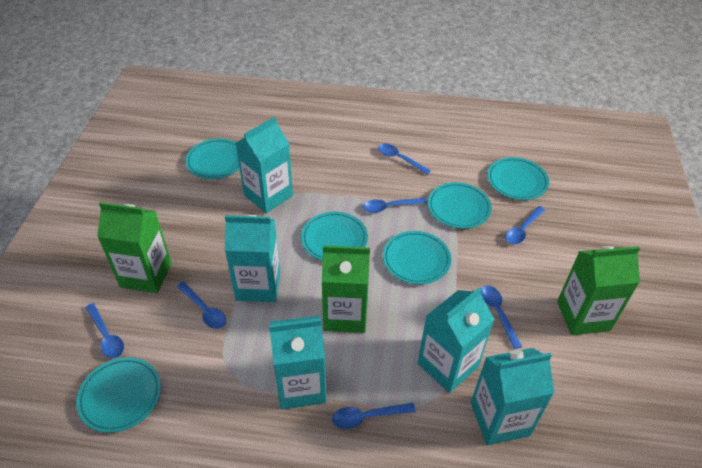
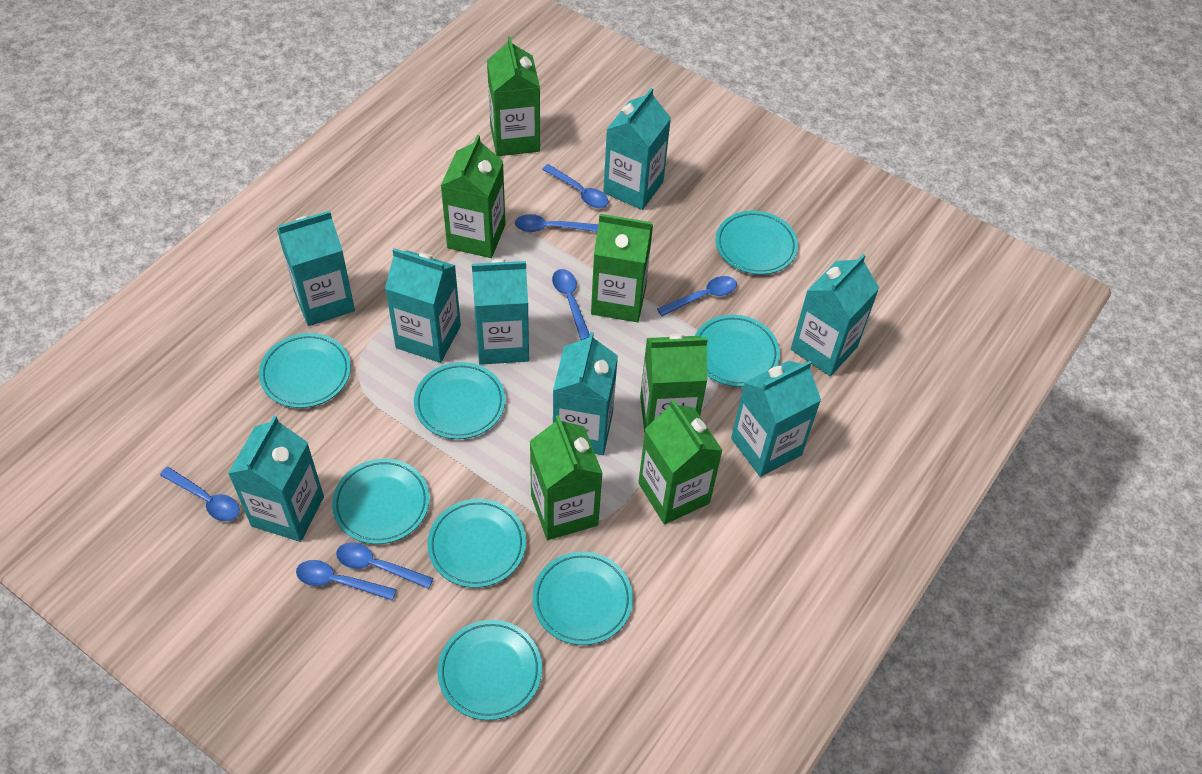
green carton: 3 -> 6
turquoise carton: 5 -> 8
turquoise plate: 6 -> 8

◆ ◆ ◆ ◆ ◆

ASSIGNED TASK: Each line of the data that contains "turquoise" should be counted; please give only the number.

SOLVED EXERCISE: 2